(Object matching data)

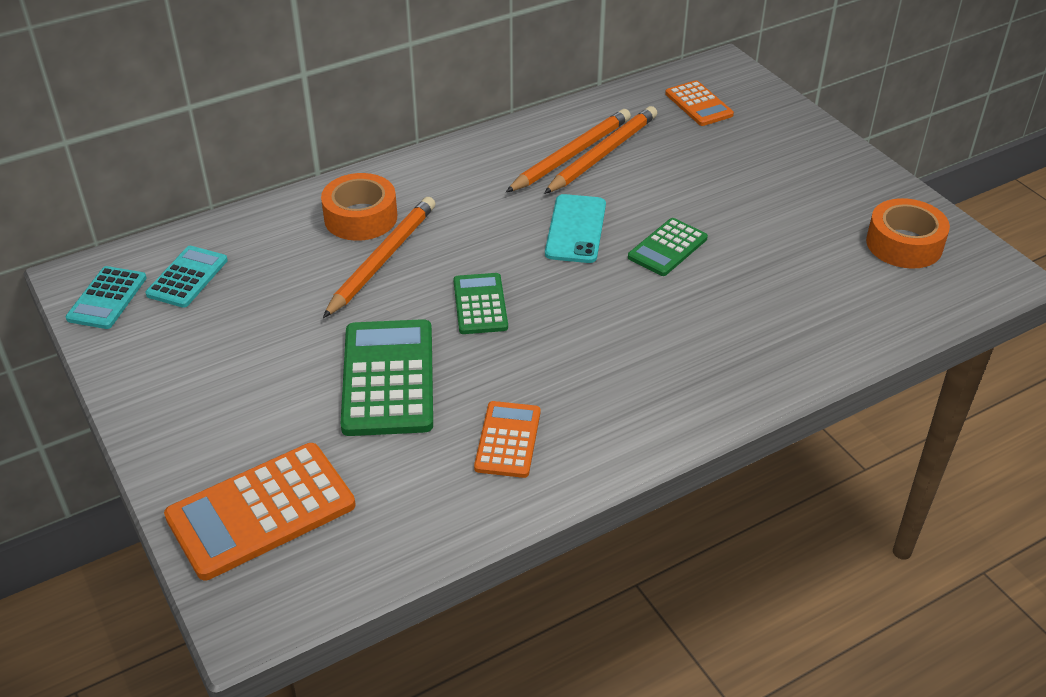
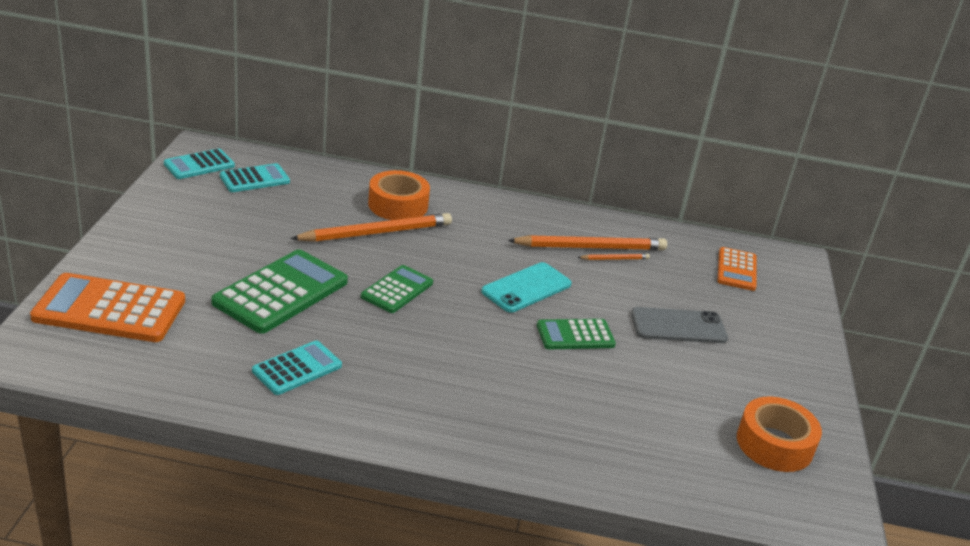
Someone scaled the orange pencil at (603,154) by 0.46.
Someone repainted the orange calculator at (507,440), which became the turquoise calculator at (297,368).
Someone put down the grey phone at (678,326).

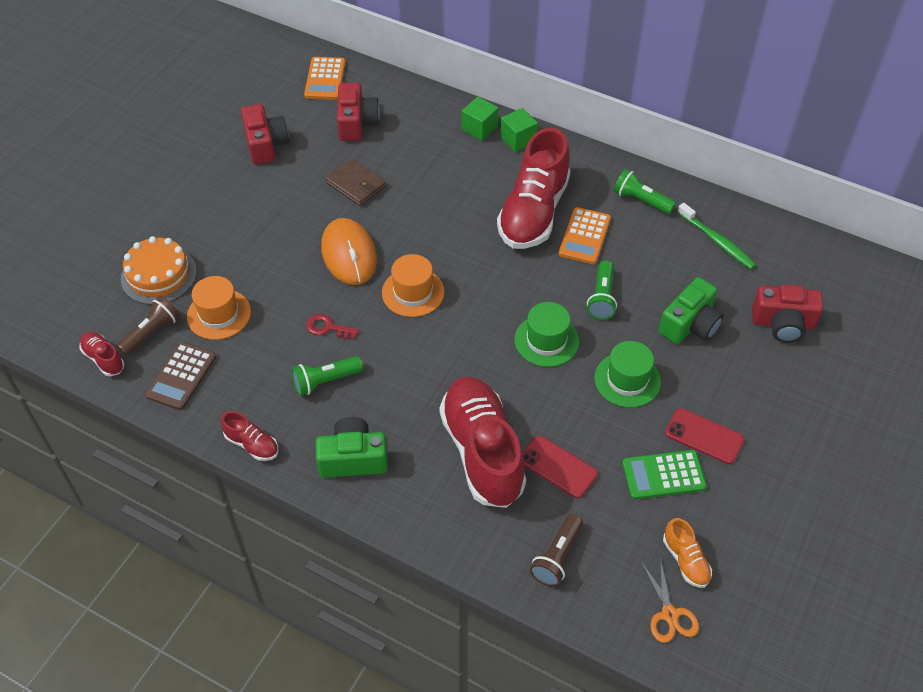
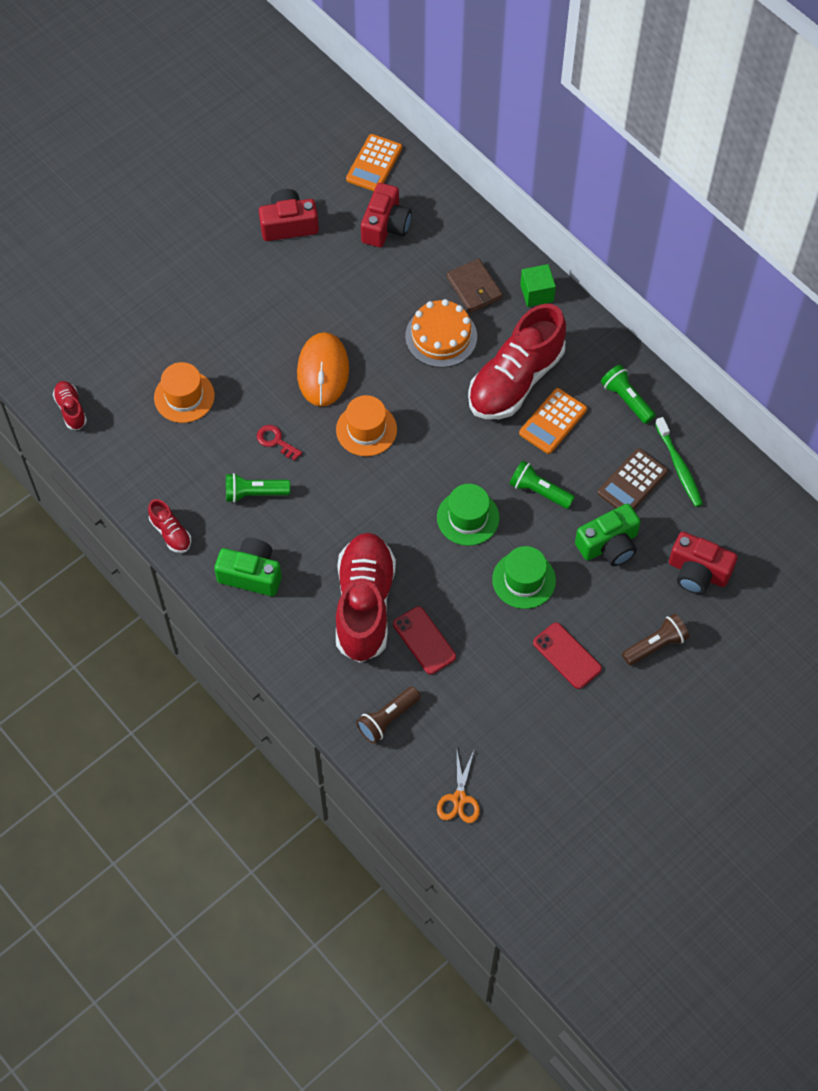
Someone took away the green cube at (479,128).
Someone rotated the red camera at (265,145) by 105 degrees counterclockwise.
Someone carried the brown wallet from (356,185) to (474,288).
Someone carried the orange cake from (158,275) to (441,336).
Someone rotated the green flashlight at (602,298) by 90 degrees clockwise.
Someone carried the brown flashlight from (152,333) to (655,645).
Someone carried the brown calculator from (181,376) to (632,482).
Someone took away the green calculator at (663,475).
Someone took away the orange shoe at (685,560).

REQUIREMENT ▸ Return only the lines running from the start of the entries above to the line that contains "Someone repainted the", inclusive, and omit every picture.

TASK SOLUTION ▸
Someone scaled the orange pencil at (603,154) by 0.46.
Someone repainted the orange calculator at (507,440), which became the turquoise calculator at (297,368).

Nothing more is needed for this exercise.